Shape outline coordinates:
□ □ □ □ □ □ □

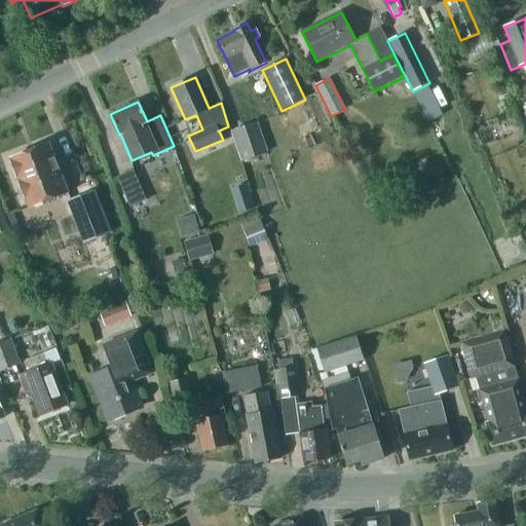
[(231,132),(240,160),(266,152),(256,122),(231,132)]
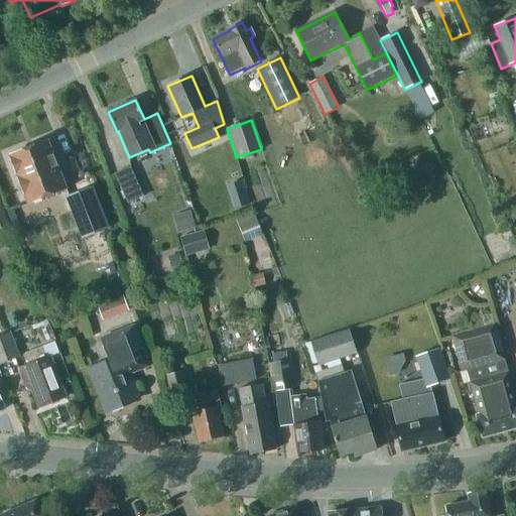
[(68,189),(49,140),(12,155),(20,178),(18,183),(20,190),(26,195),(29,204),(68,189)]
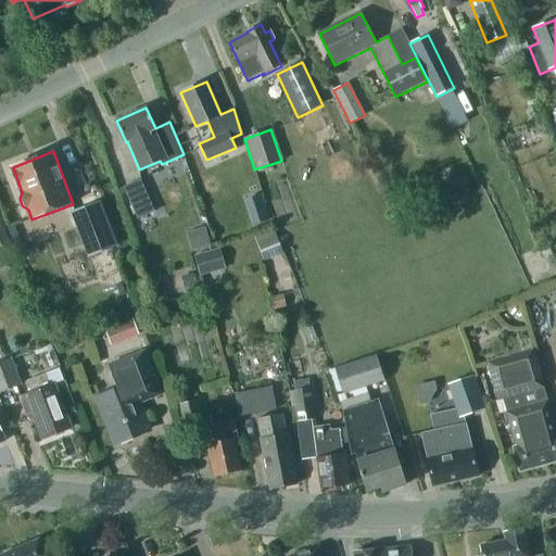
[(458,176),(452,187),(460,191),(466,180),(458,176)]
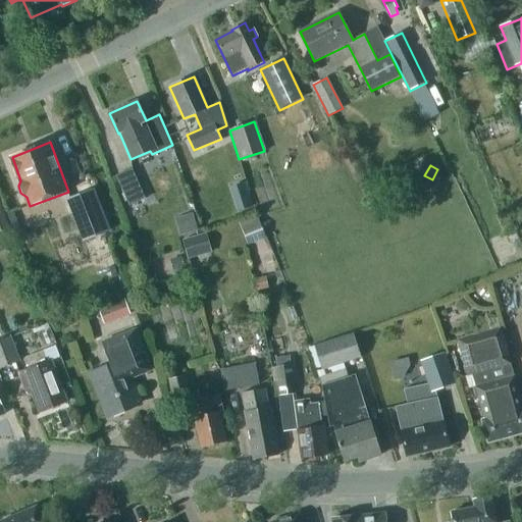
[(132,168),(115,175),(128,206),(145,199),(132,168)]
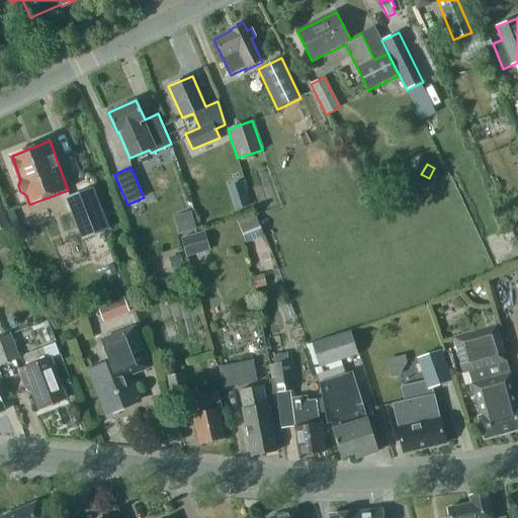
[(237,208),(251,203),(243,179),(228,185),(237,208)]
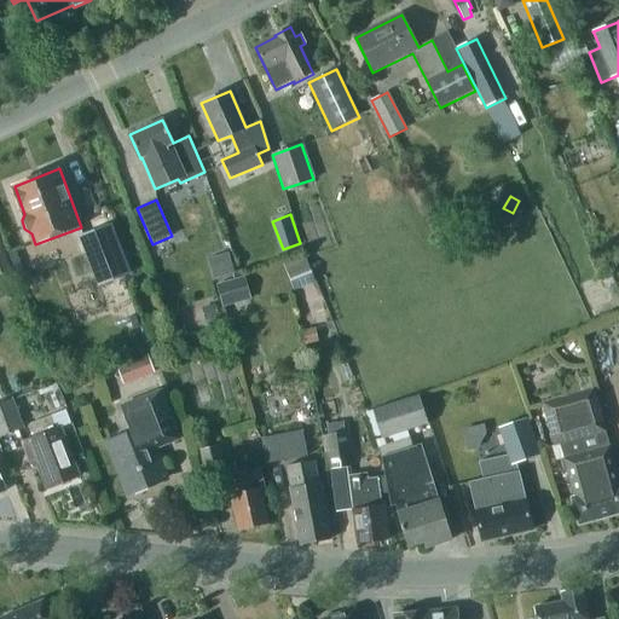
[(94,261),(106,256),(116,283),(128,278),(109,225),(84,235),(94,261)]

□ □ □ □ □ □ □

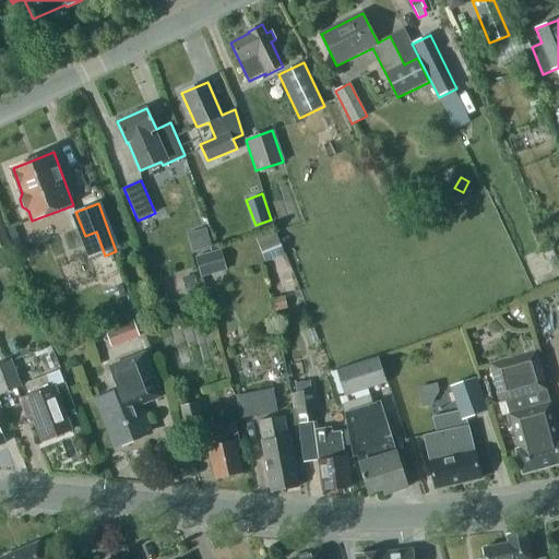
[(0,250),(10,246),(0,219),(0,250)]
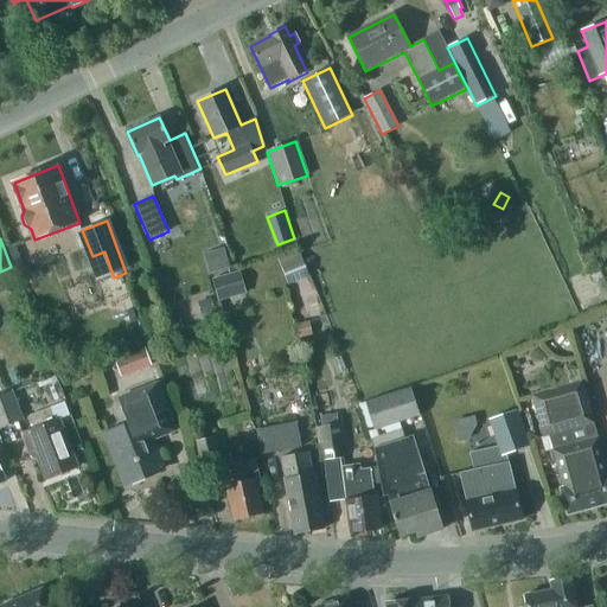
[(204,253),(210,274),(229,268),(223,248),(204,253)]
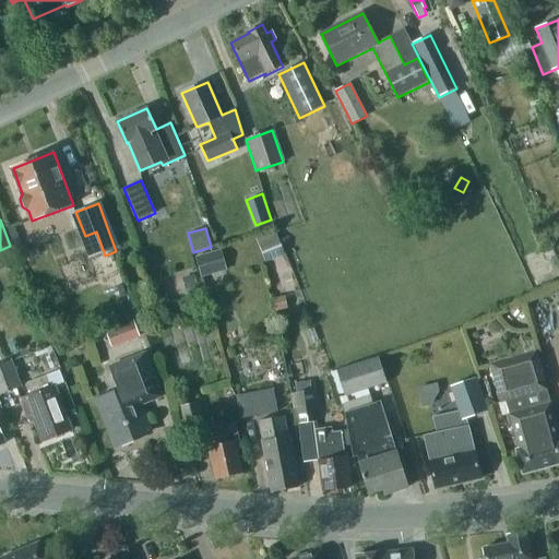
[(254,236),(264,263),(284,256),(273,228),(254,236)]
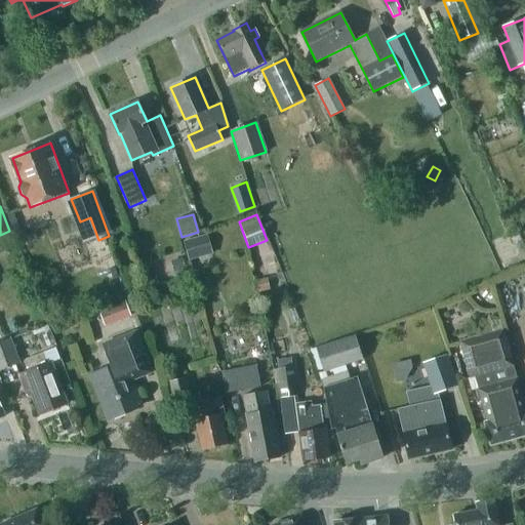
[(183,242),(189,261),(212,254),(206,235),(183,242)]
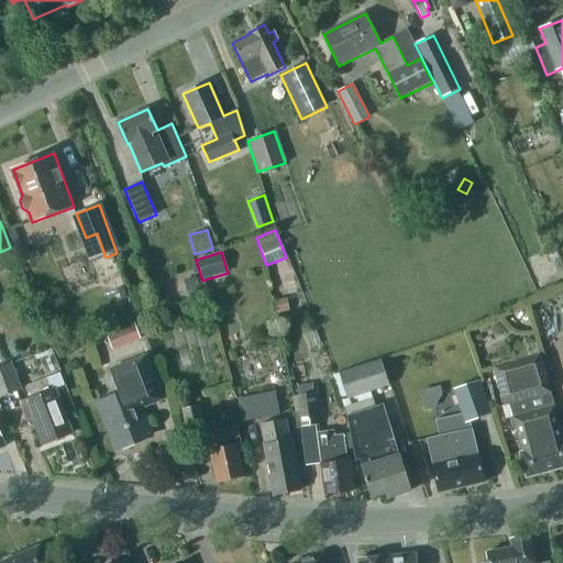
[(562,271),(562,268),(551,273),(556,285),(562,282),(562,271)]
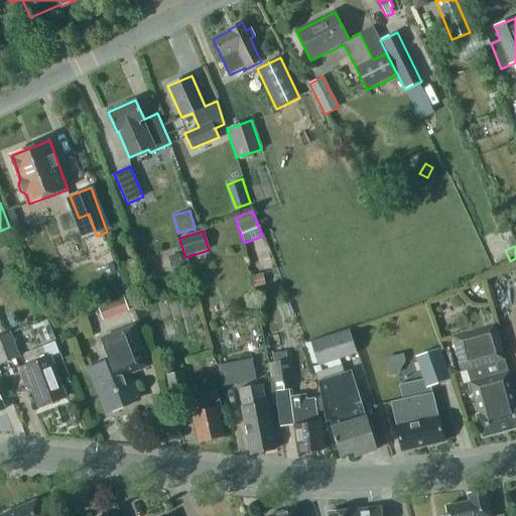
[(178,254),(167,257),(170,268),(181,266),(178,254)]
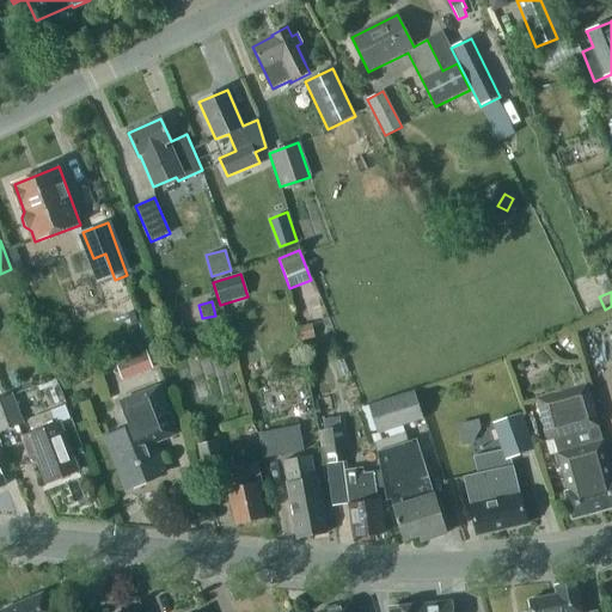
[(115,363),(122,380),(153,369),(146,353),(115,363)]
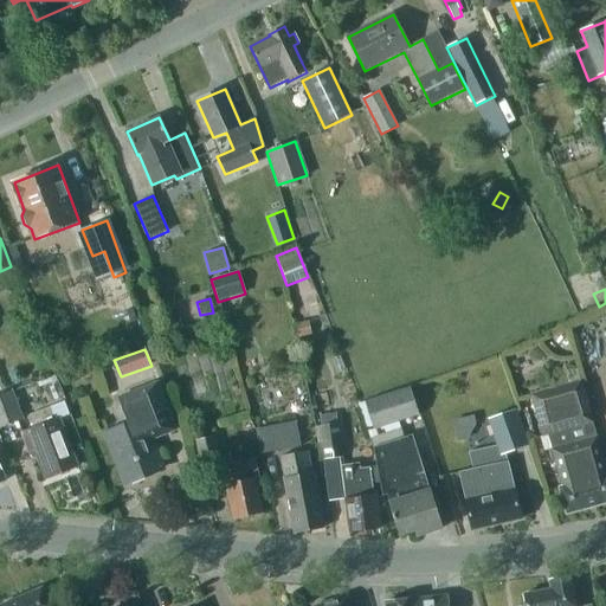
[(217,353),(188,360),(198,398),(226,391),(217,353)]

□ □ □ □ □ □ □

Assigned task: Copy the lines above exactly, starting at the one with "[(562,271),(562,268),(551,273),(556,285),(562,282),(562,271)]" and ending at the one with "[(217,353),(188,360),(198,398),(226,391),(217,353)]", both included. Leave out any pictures and add nothing else.

Output below:
[(562,271),(562,268),(551,273),(556,285),(562,282),(562,271)]
[(178,254),(167,257),(170,268),(181,266),(178,254)]
[(115,363),(122,380),(153,369),(146,353),(115,363)]
[(217,353),(188,360),(198,398),(226,391),(217,353)]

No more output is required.